*REQUIREMENT*.
Everything in the entries below must be output exactly, apart from the pictures.

↓↓↓

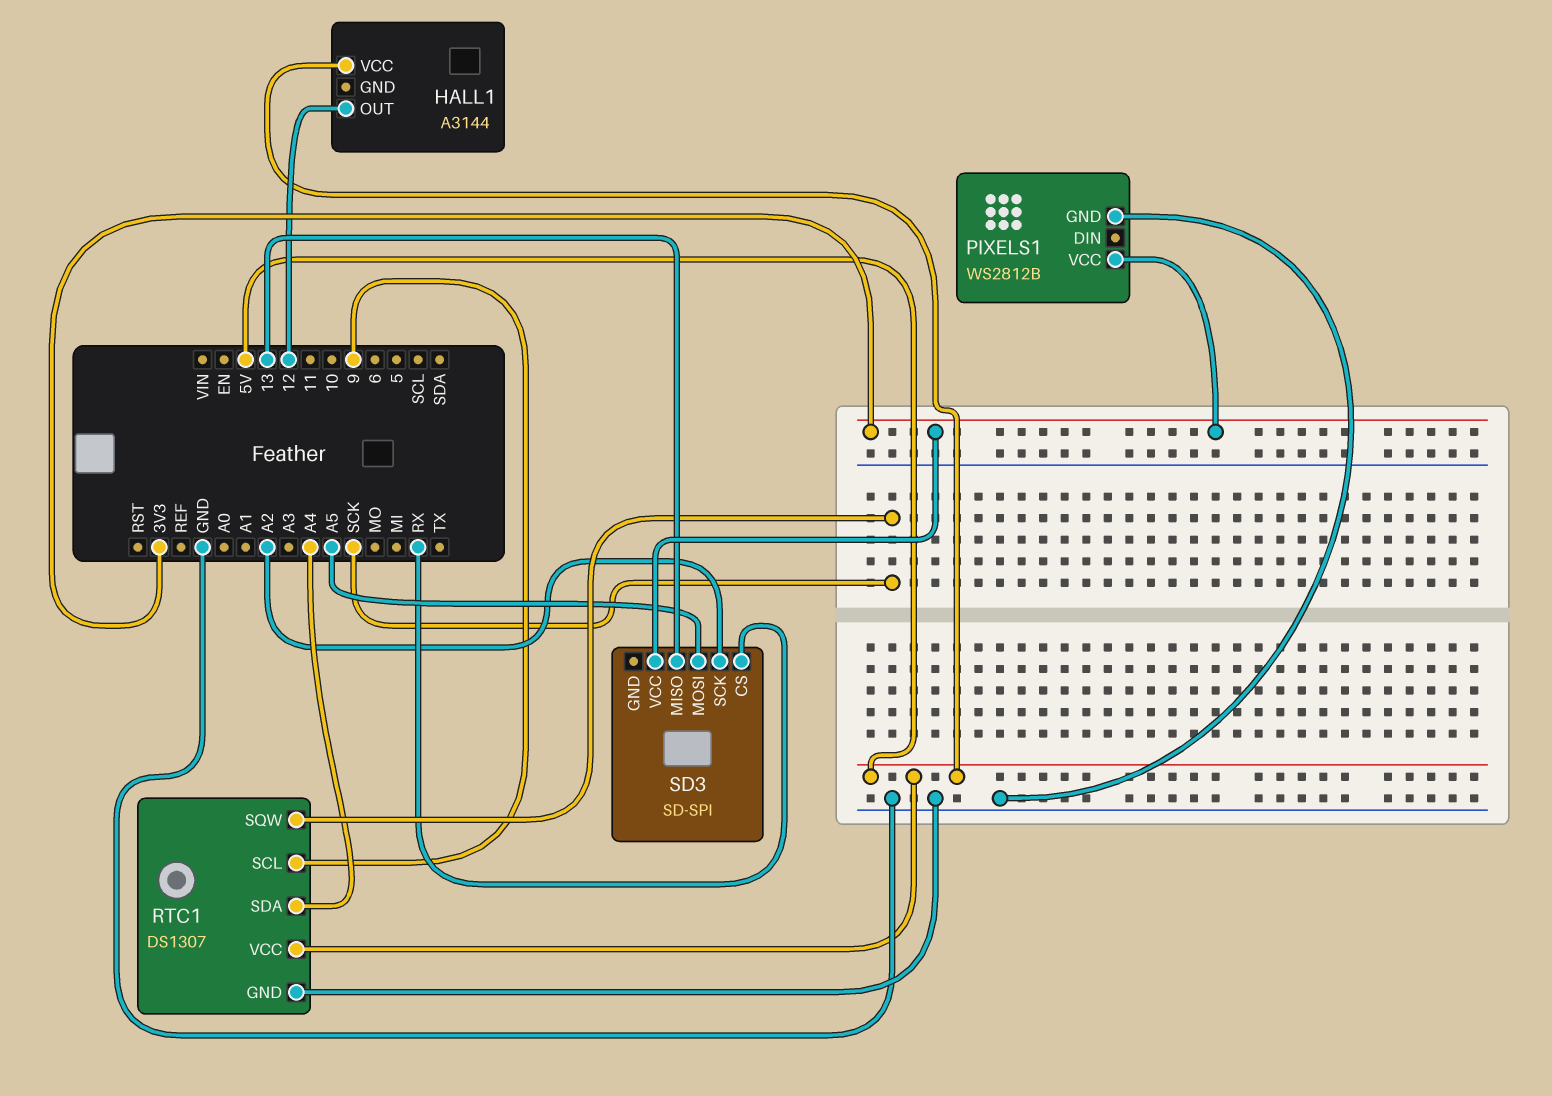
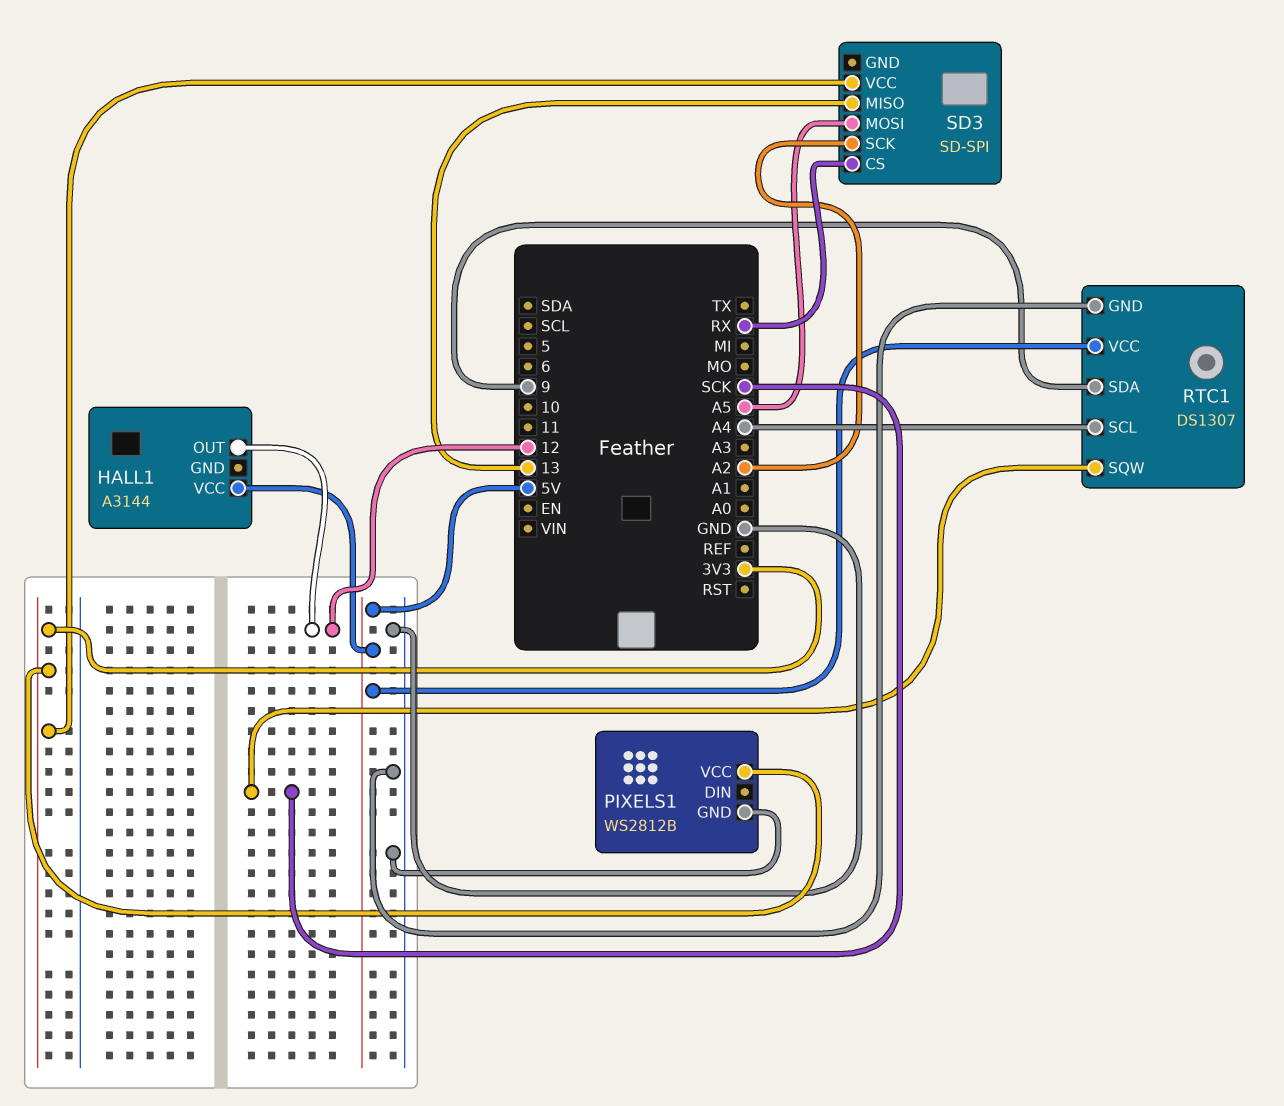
RTC1 pin SCL: 9 -> A4
RTC1 pin SDA: A4 -> 9

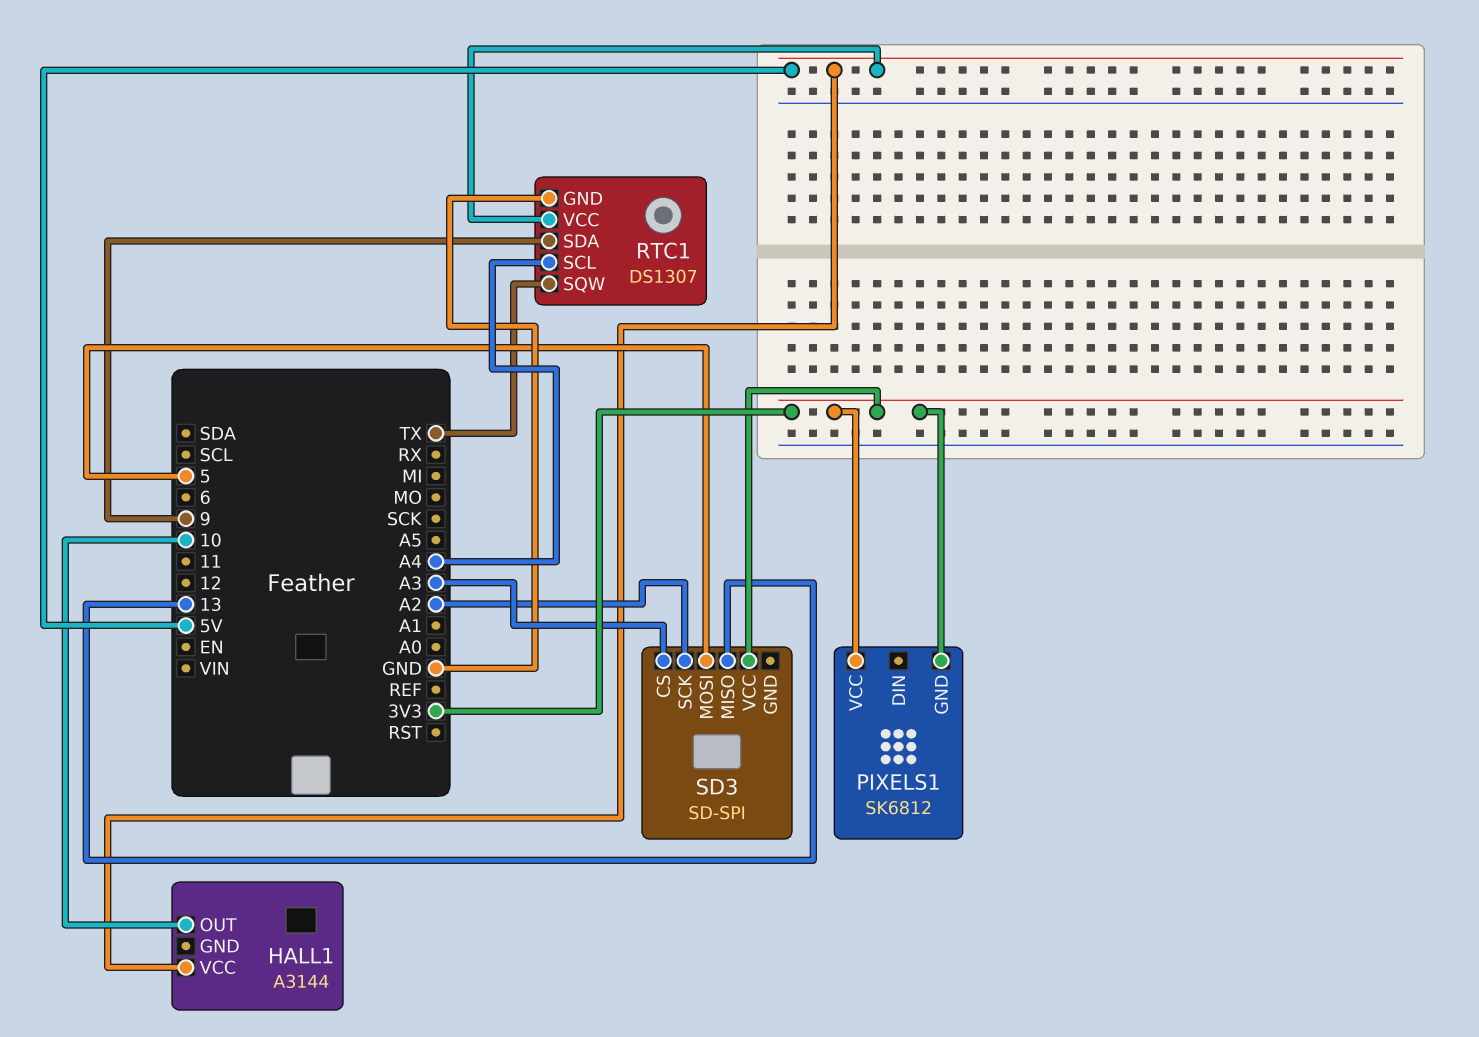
HALL1 pin OUT: 12 -> 10
PIXELS1: WS2812B -> SK6812
PIXELS1 pin GND: GND -> 3V3
RTC1 pin SQW: SCK -> TX
SD3 pin CS: RX -> A3
SD3 pin MOSI: A5 -> 5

↑↑↑

*RESULT OF THE TASK*.
RTC1 pin SCL: 9 -> A4
RTC1 pin SDA: A4 -> 9

HALL1 pin OUT: 12 -> 10
PIXELS1: WS2812B -> SK6812
PIXELS1 pin GND: GND -> 3V3
RTC1 pin SQW: SCK -> TX
SD3 pin CS: RX -> A3
SD3 pin MOSI: A5 -> 5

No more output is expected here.